■ **About this task**
Could you give the entries back exactly as they stand, minus any pictures?

■ **Raw data**

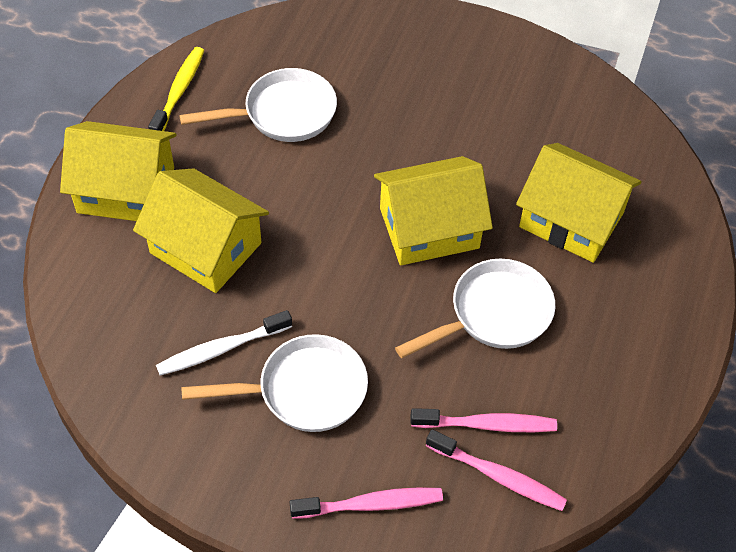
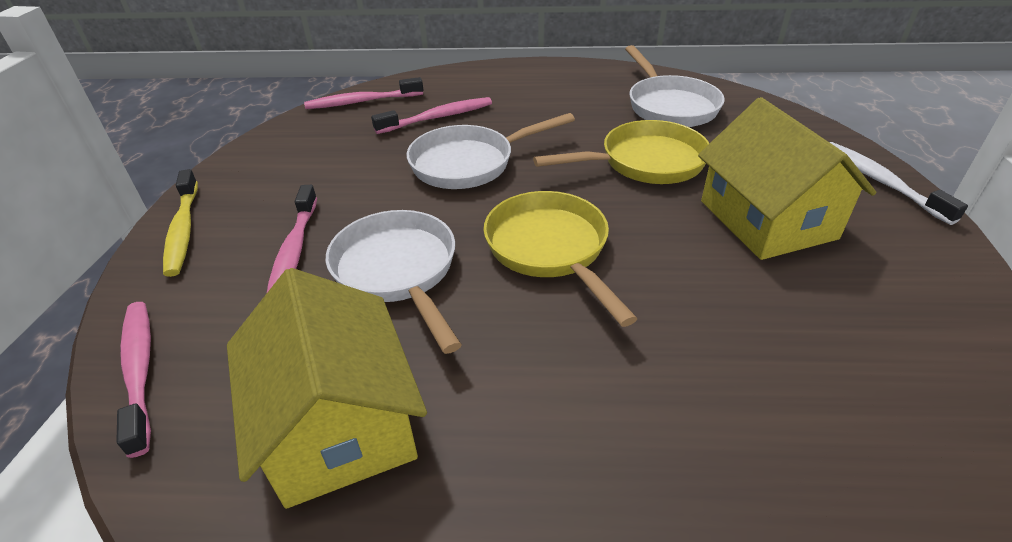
pink toothbrush: 3 -> 4
yellow house: 4 -> 2
yellow pan: 0 -> 2

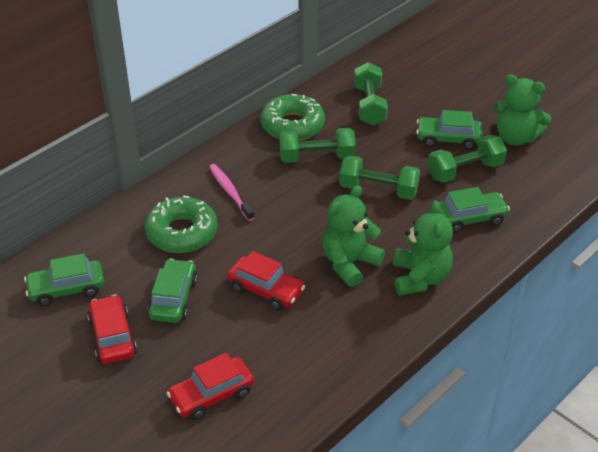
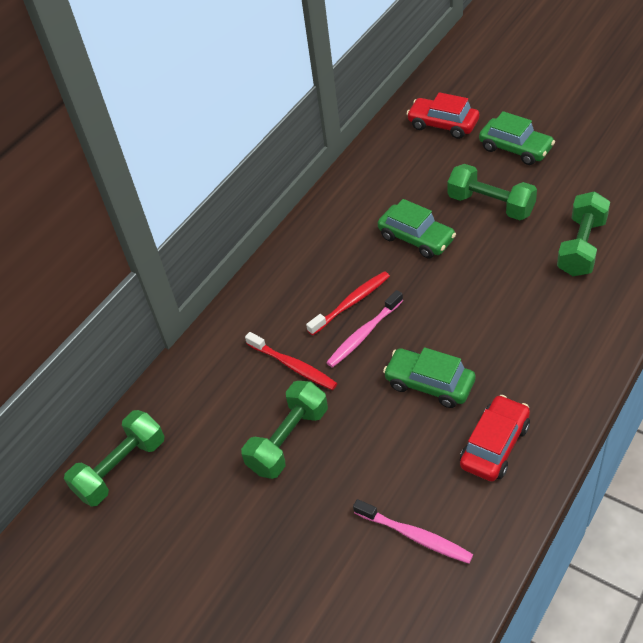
green car: 4 -> 3
green donut: 2 -> 0
green teddy bear: 3 -> 0
pink toothbrush: 1 -> 2
red car: 3 -> 2
red toothbrush: 0 -> 2

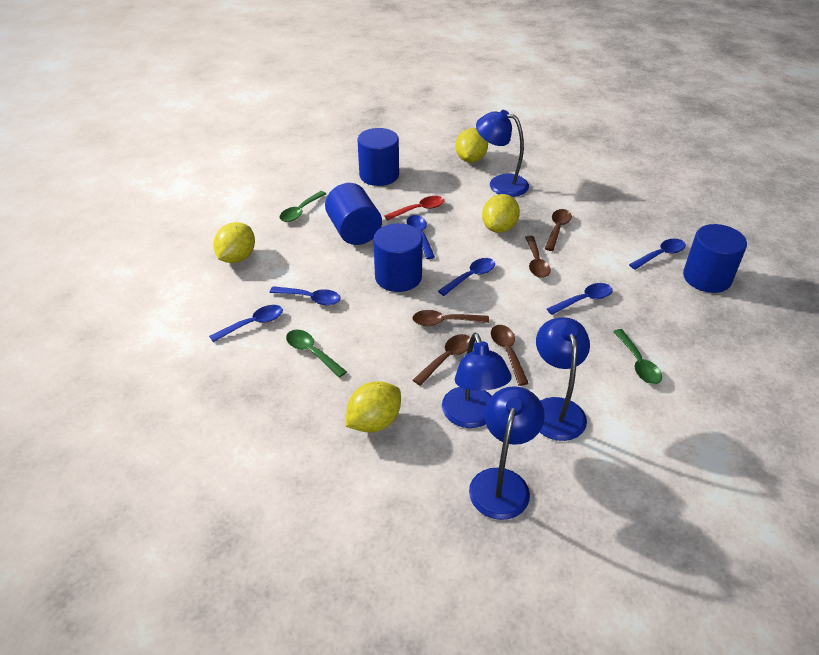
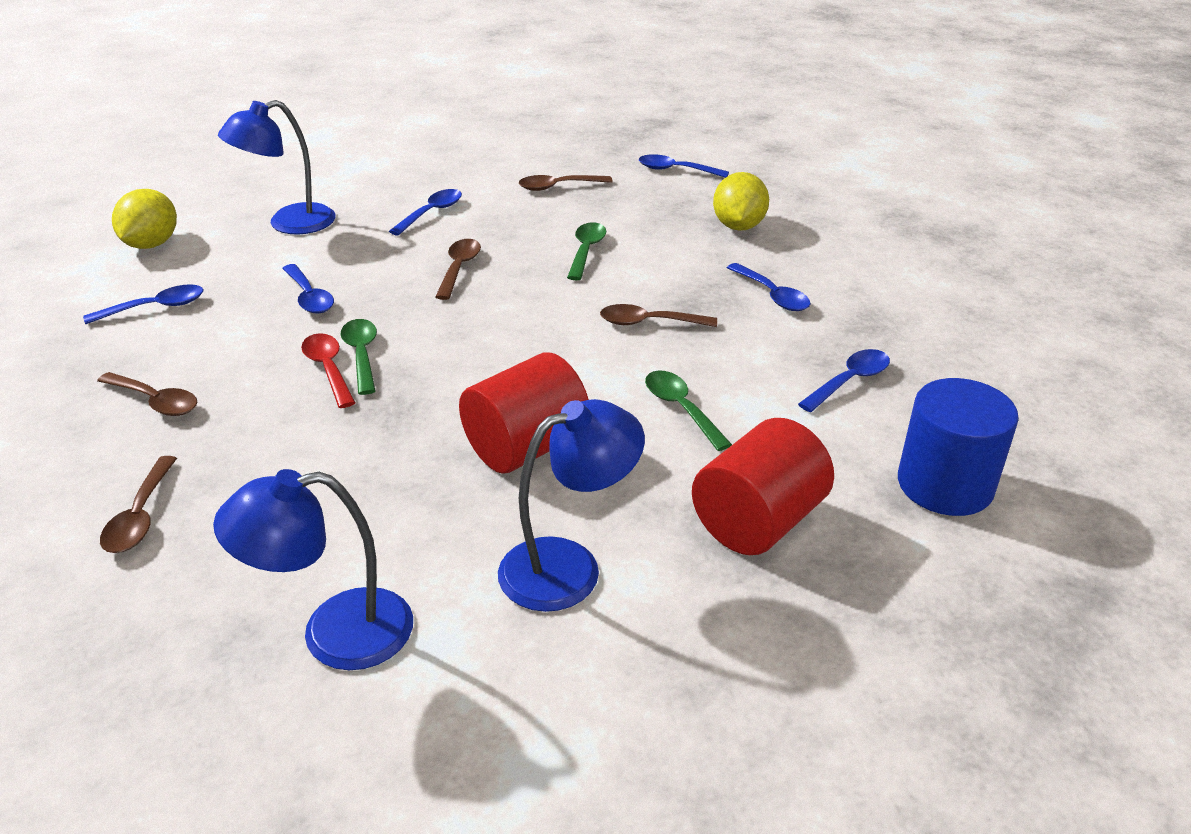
blue cylinder: 4 -> 1
blue lamp: 4 -> 3
red cylinder: 0 -> 2
yellow lemon: 4 -> 2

■ **Task solution**
pink toothbrush: 3 -> 4
yellow house: 4 -> 2
yellow pan: 0 -> 2

green car: 4 -> 3
green donut: 2 -> 0
green teddy bear: 3 -> 0
pink toothbrush: 1 -> 2
red car: 3 -> 2
red toothbrush: 0 -> 2

blue cylinder: 4 -> 1
blue lamp: 4 -> 3
red cylinder: 0 -> 2
yellow lemon: 4 -> 2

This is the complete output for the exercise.